■ Your task
In the data below, the copy begins at the line containing "degrees clockwise |" and runs through the last line; repeat those lines exactly, minus the pictures.

---

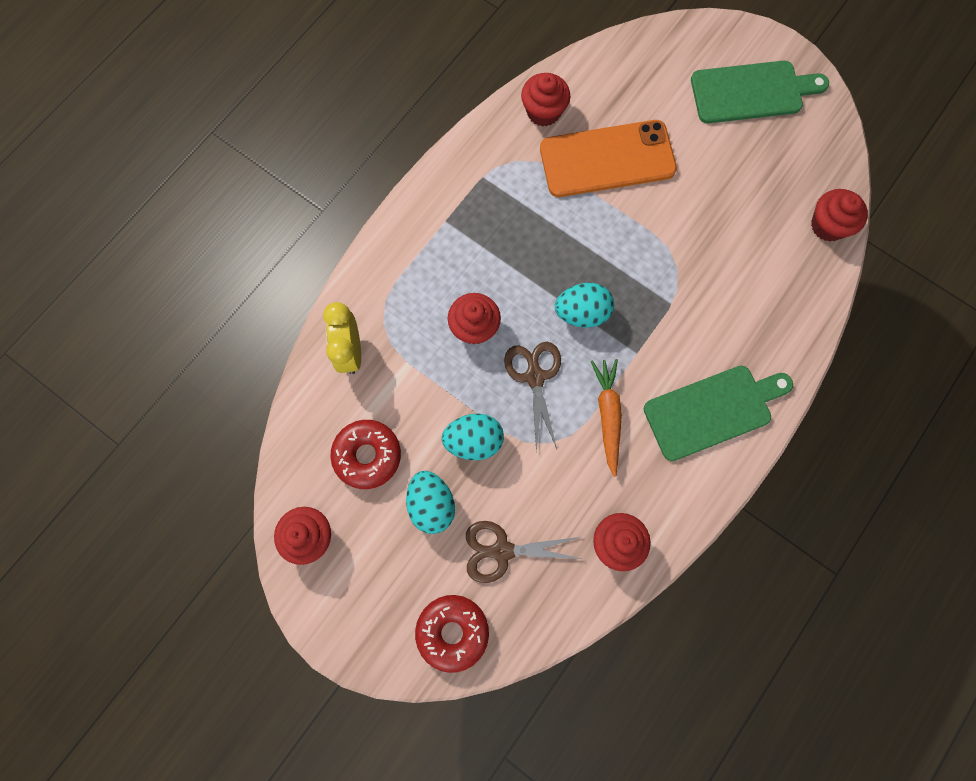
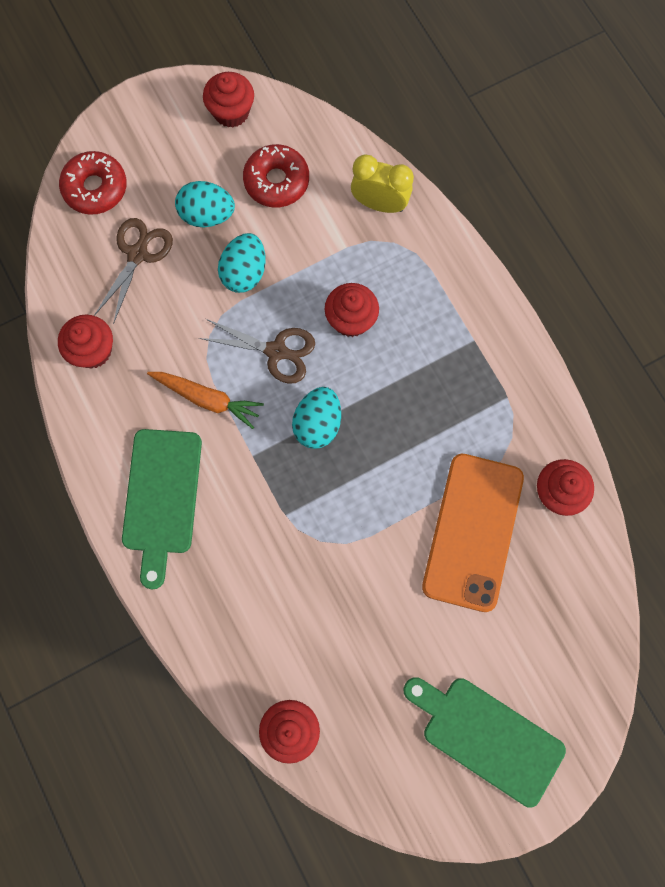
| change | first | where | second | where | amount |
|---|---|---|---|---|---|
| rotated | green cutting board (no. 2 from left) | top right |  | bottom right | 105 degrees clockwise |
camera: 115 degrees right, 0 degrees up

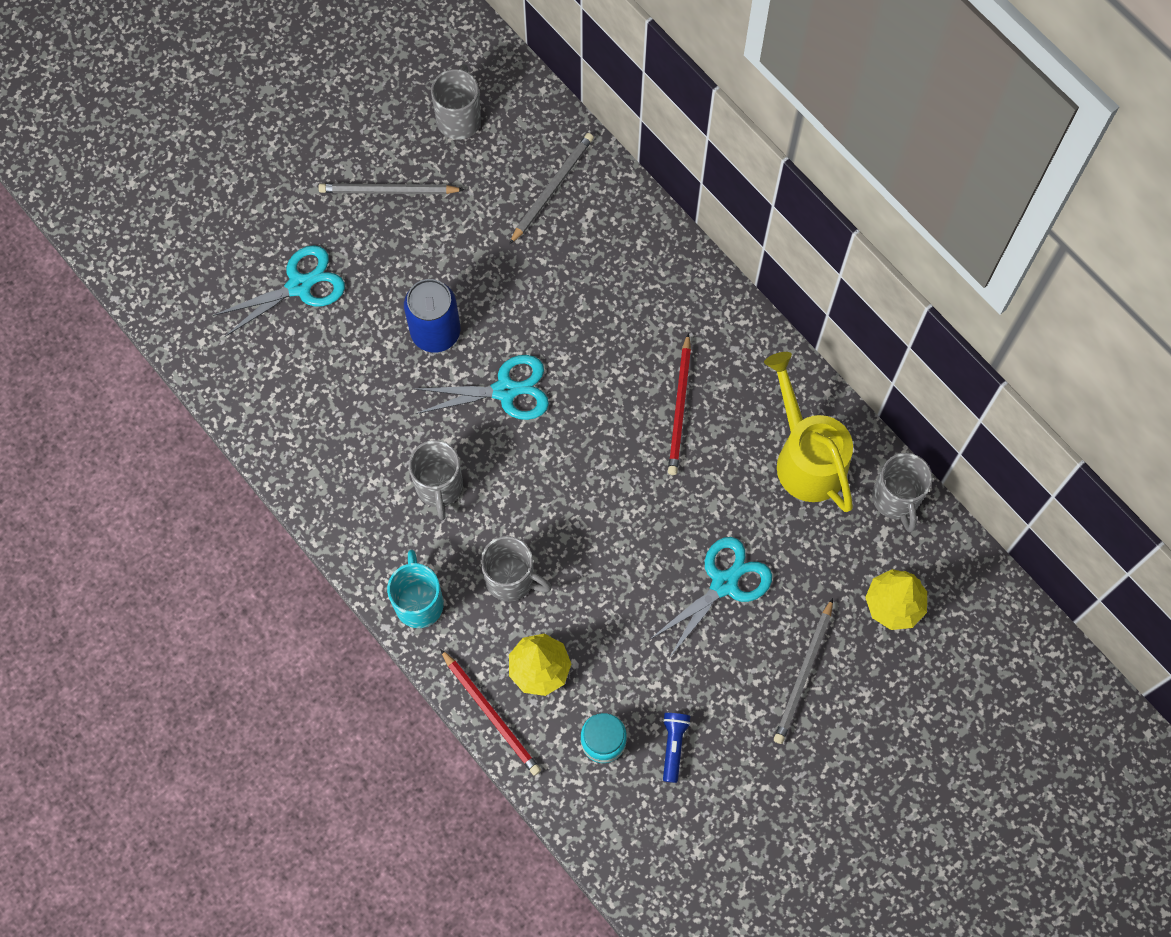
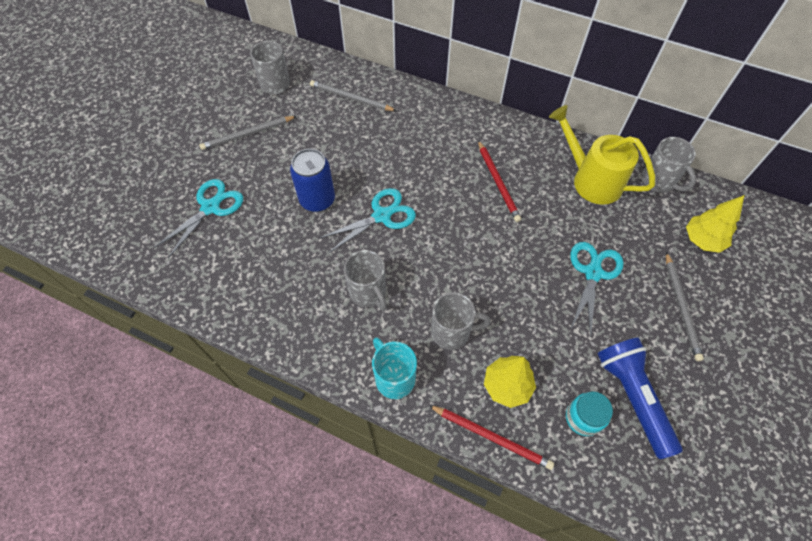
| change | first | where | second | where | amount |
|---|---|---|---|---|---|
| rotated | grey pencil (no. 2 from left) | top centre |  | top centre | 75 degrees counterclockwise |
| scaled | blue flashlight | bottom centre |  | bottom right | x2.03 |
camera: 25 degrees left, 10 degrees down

---

■ Exercise answer
| rotated | green cutting board (no. 2 from left) | top right |  | bottom right | 105 degrees clockwise |
camera: 115 degrees right, 0 degrees up

| change | first | where | second | where | amount |
|---|---|---|---|---|---|
| rotated | grey pencil (no. 2 from left) | top centre |  | top centre | 75 degrees counterclockwise |
| scaled | blue flashlight | bottom centre |  | bottom right | x2.03 |
camera: 25 degrees left, 10 degrees down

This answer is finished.